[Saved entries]
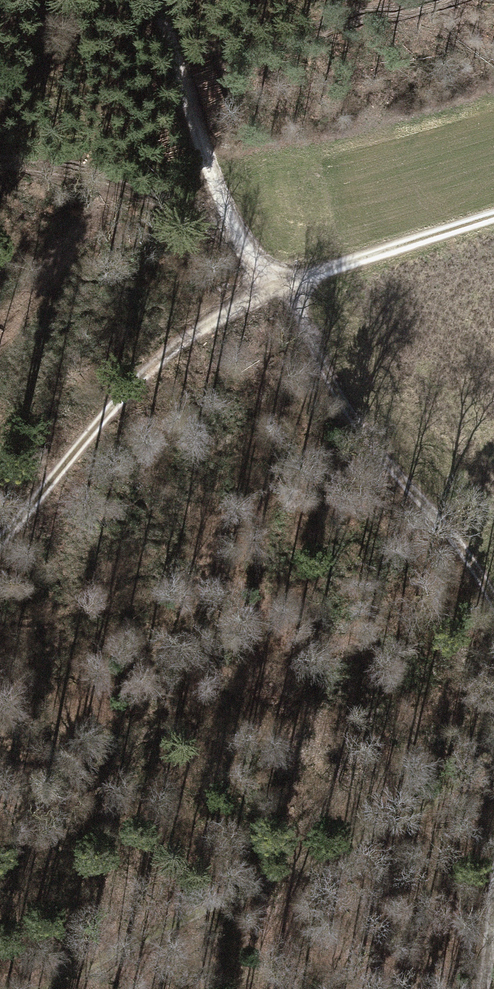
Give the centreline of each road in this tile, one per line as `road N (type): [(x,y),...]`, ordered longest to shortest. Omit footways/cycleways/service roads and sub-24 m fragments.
road 1 (track): [(0,538),(164,352),(278,275),(216,187),(180,89),(131,0)]
road 2 (track): [(493,590),(445,515),(351,421),(278,275),(493,212)]
road 3 (track): [(36,988),(405,822),(493,752)]

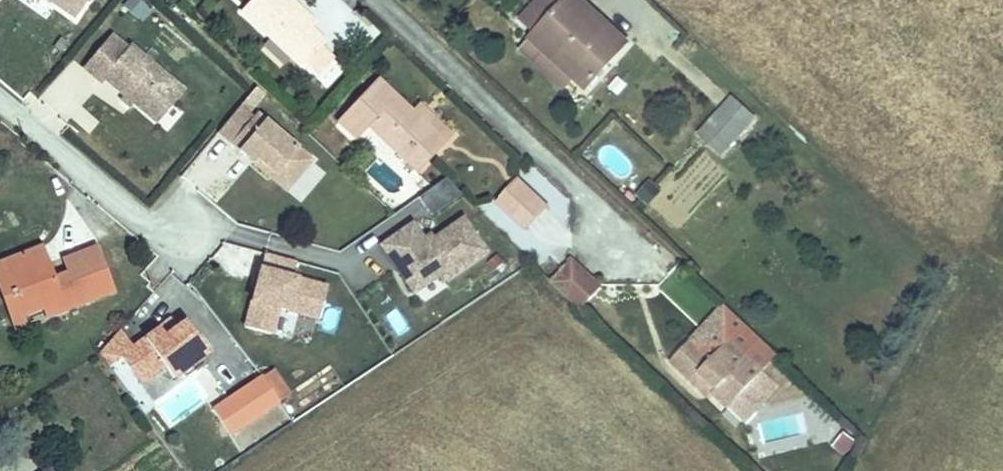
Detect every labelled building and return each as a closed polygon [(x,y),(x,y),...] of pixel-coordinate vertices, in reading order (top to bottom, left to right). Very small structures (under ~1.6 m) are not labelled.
[(77,19),(87,0),(40,0),(77,19)] [(137,0),(135,0),(127,10),(141,22),(150,12),(137,0)] [(247,12),(304,66),(307,63),(324,47),(327,44),(312,30),(317,25),(291,0),(259,0),(247,12)] [(572,78),(585,90),(628,44),(580,0),(540,0),(521,20),(538,34),(579,71),(572,78)] [(531,41),(572,78),(579,71),(538,34),(531,41)] [(114,42),(87,74),(104,88),(107,84),(158,126),(185,94),(134,52),(131,56),(114,42)] [(318,74),(335,58),(324,47),(307,63),(318,74)] [(383,79),(342,121),(361,141),(375,128),(420,174),(448,145),(419,115),(383,79)] [(239,101),(247,112),(265,100),(257,89),(239,101)] [(698,133),(712,147),(732,125),(741,132),(755,118),(733,97),(698,133)] [(315,162),(260,117),(256,122),(242,110),(221,136),(249,159),(253,155),(259,160),(256,164),(275,180),(285,168),(300,181),(315,162)] [(454,140),(424,110),(419,115),(448,145),(454,140)] [(732,125),(712,147),(720,154),(741,132),(732,125)] [(259,160),(253,155),(249,159),(256,164),(259,160)] [(290,192),(300,181),(285,168),(275,180),(290,192)] [(433,216),(460,195),(445,176),(418,197),(433,216)] [(518,181),(499,202),(529,231),(549,210),(518,181)] [(443,281),(485,251),(463,219),(433,240),(430,236),(423,240),(412,224),(382,245),(394,262),(399,258),(403,264),(398,268),(414,291),(438,274),(443,281)] [(62,289),(58,279),(46,248),(5,264),(26,317),(48,309),(52,318),(118,293),(106,261),(89,268),(93,277),(62,289)] [(322,321),(331,289),(296,279),(300,263),(268,255),(263,272),(267,273),(265,281),(261,280),(248,329),(275,337),(282,310),(322,321)] [(403,264),(399,258),(394,262),(398,268),(403,264)] [(52,318),(48,309),(26,317),(5,264),(0,266),(0,281),(19,331),(52,318)] [(598,288),(575,265),(556,285),(580,308),(598,288)] [(62,289),(93,277),(89,268),(58,279),(62,289)] [(703,352),(735,318),(725,309),(693,343),(703,352)] [(395,310),(384,318),(397,337),(408,329),(395,310)] [(765,375),(779,359),(735,318),(703,352),(693,343),(692,342),(669,367),(700,394),(715,378),(726,386),(715,399),(746,425),(780,389),(765,375)] [(175,319),(163,328),(169,336),(181,328),(175,319)] [(213,353),(190,321),(181,328),(169,336),(163,328),(137,347),(124,329),(103,352),(113,366),(124,358),(133,369),(145,360),(156,375),(168,366),(177,379),(213,353)] [(156,375),(145,360),(133,369),(144,384),(156,375)] [(292,396),(275,371),(266,377),(283,402),(292,396)] [(266,377),(216,409),(217,411),(232,433),(233,435),(283,402),(266,377)] [(715,399),(726,386),(715,378),(700,394),(711,404),(715,399)] [(232,433),(217,411),(197,423),(212,446),(232,433)]
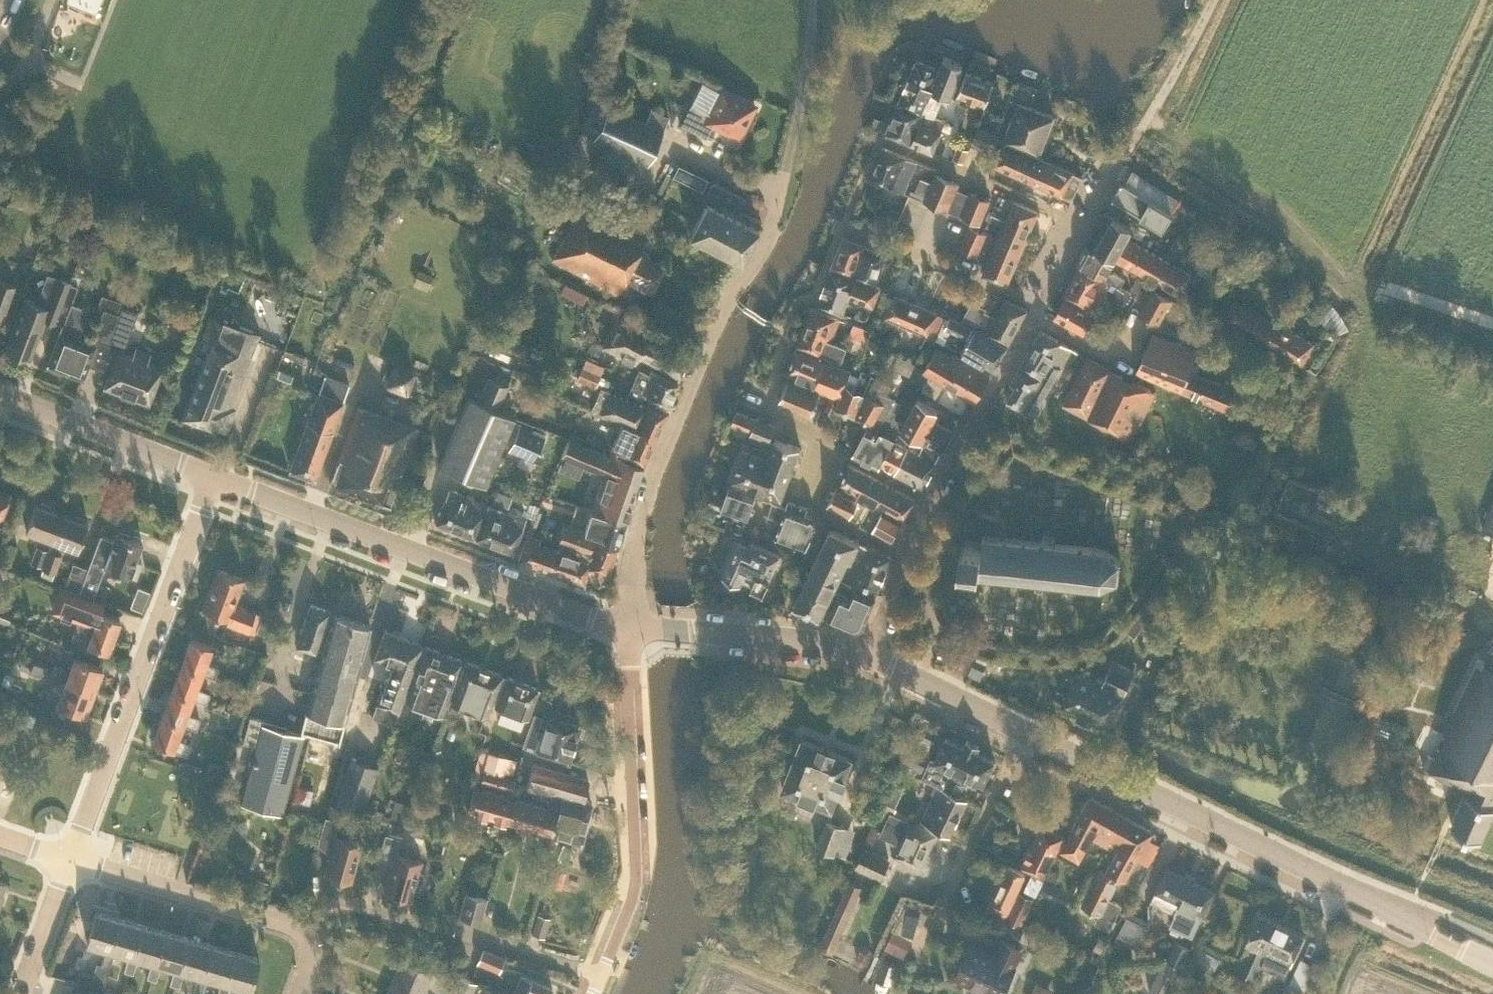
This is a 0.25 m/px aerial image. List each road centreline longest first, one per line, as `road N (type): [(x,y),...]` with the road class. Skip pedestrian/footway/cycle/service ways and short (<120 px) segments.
road 1 (residential): [(630,625),(632,570),(657,466),(721,316),(775,224),(803,97)]
road 2 (secondary): [(1492,964),(1024,731)]
road 3 (secondary): [(214,476),(595,619),(630,625)]
road 4 (residential): [(71,859),(214,476)]
road 5 (unclassified): [(591,993),(638,876),(630,625)]
road 6 (residential): [(301,993),(314,954),(301,927),(71,859)]
road 7 (secondary): [(0,393),(214,476)]
road 8 (residential): [(932,499),(1042,303)]
road 9 (residential): [(1080,225),(882,134)]
road 10 (residential): [(1042,303),(844,226)]
road 11 (secondary): [(869,657),(812,641),(663,628)]
road 12 (residential): [(1024,731),(949,896)]
road 13 (residential): [(908,554),(806,498),(831,441)]
road 14 (secondary): [(1024,731),(869,657)]
road 15 (residential): [(21,993),(71,859)]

**Task item**
Leave out all images, then reproduce the entries above exactly.

**Exercise solution**
Give the centreline of each road in this tile, one per line as `road N (type): [(x,y),...]`, ordered longest to shortest. Omit footways/cycleways/service roads and sub-24 m fragments.
road 1 (track): [(0,538),(164,352),(278,275),(216,187),(180,89),(131,0)]
road 2 (track): [(493,590),(445,515),(351,421),(278,275),(493,212)]
road 3 (track): [(36,988),(405,822),(493,752)]

Detect every labelled building and return each as a closed polygon [(x,y),(x,y),...] of pixel-coordinate vertices, in reading order (top to bottom, left to right). Very small structures (under ~1.6 m) are not labelled.
[(77,19),(87,0),(40,0),(77,19)] [(137,0),(135,0),(127,10),(141,22),(150,12),(137,0)] [(247,12),(304,66),(307,63),(324,47),(327,44),(312,30),(317,25),(291,0),(259,0),(247,12)] [(572,78),(585,90),(628,44),(580,0),(540,0),(521,20),(538,34),(579,71),(572,78)] [(531,41),(572,78),(579,71),(538,34),(531,41)] [(114,42),(87,74),(104,88),(107,84),(158,126),(185,94),(134,52),(131,56),(114,42)] [(318,74),(335,58),(324,47),(307,63),(318,74)] [(383,79),(342,121),(361,141),(375,128),(420,174),(448,145),(419,115),(383,79)] [(239,101),(247,112),(265,100),(257,89),(239,101)] [(698,133),(712,147),(732,125),(741,132),(755,118),(733,97),(698,133)] [(315,162),(260,117),(256,122),(242,110),(221,136),(249,159),(253,155),(259,160),(256,164),(275,180),(285,168),(300,181),(315,162)] [(454,140),(424,110),(419,115),(448,145),(454,140)] [(732,125),(712,147),(720,154),(741,132),(732,125)] [(259,160),(253,155),(249,159),(256,164),(259,160)] [(290,192),(300,181),(285,168),(275,180),(290,192)] [(433,216),(460,195),(445,176),(418,197),(433,216)] [(518,181),(499,202),(529,231),(549,210),(518,181)] [(443,281),(485,251),(463,219),(433,240),(430,236),(423,240),(412,224),(382,245),(394,262),(399,258),(403,264),(398,268),(414,291),(438,274),(443,281)] [(62,289),(58,279),(46,248),(5,264),(26,317),(48,309),(52,318),(118,293),(106,261),(89,268),(93,277),(62,289)] [(322,321),(331,289),(296,279),(300,263),(268,255),(263,272),(267,273),(265,281),(261,280),(248,329),(275,337),(282,310),(322,321)] [(403,264),(399,258),(394,262),(398,268),(403,264)] [(52,318),(48,309),(26,317),(5,264),(0,266),(0,281),(19,331),(52,318)] [(598,288),(575,265),(556,285),(580,308),(598,288)] [(62,289),(93,277),(89,268),(58,279),(62,289)] [(703,352),(735,318),(725,309),(693,343),(703,352)] [(395,310),(384,318),(397,337),(408,329),(395,310)] [(765,375),(779,359),(735,318),(703,352),(693,343),(692,342),(669,367),(700,394),(715,378),(726,386),(715,399),(746,425),(780,389),(765,375)] [(175,319),(163,328),(169,336),(181,328),(175,319)] [(213,353),(190,321),(181,328),(169,336),(163,328),(137,347),(124,329),(103,352),(113,366),(124,358),(133,369),(145,360),(156,375),(168,366),(177,379),(213,353)] [(156,375),(145,360),(133,369),(144,384),(156,375)] [(292,396),(275,371),(266,377),(283,402),(292,396)] [(266,377),(216,409),(217,411),(232,433),(233,435),(283,402),(266,377)] [(715,399),(726,386),(715,378),(700,394),(711,404),(715,399)] [(232,433),(217,411),(197,423),(212,446),(232,433)]
This is a 0.25 m/px aerial image. List each road centreline longest first, one per line, as `road N (type): [(x,y),...]` with the road class. Skip pedestrian/footway/cycle/service ways and short (<120 px) segments.
road 1 (residential): [(630,625),(632,570),(657,466),(721,316),(775,224),(803,97)]
road 2 (secondary): [(1492,964),(1024,731)]
road 3 (secondary): [(214,476),(595,619),(630,625)]
road 4 (residential): [(71,859),(214,476)]
road 5 (unclassified): [(591,993),(638,876),(630,625)]
road 6 (residential): [(301,993),(314,954),(301,927),(71,859)]
road 7 (secondary): [(0,393),(214,476)]
road 8 (residential): [(932,499),(1042,303)]
road 9 (residential): [(1080,225),(882,134)]
road 10 (residential): [(1042,303),(844,226)]
road 11 (secondary): [(869,657),(812,641),(663,628)]
road 12 (residential): [(1024,731),(949,896)]
road 13 (residential): [(908,554),(806,498),(831,441)]
road 14 (secondary): [(1024,731),(869,657)]
road 15 (residential): [(21,993),(71,859)]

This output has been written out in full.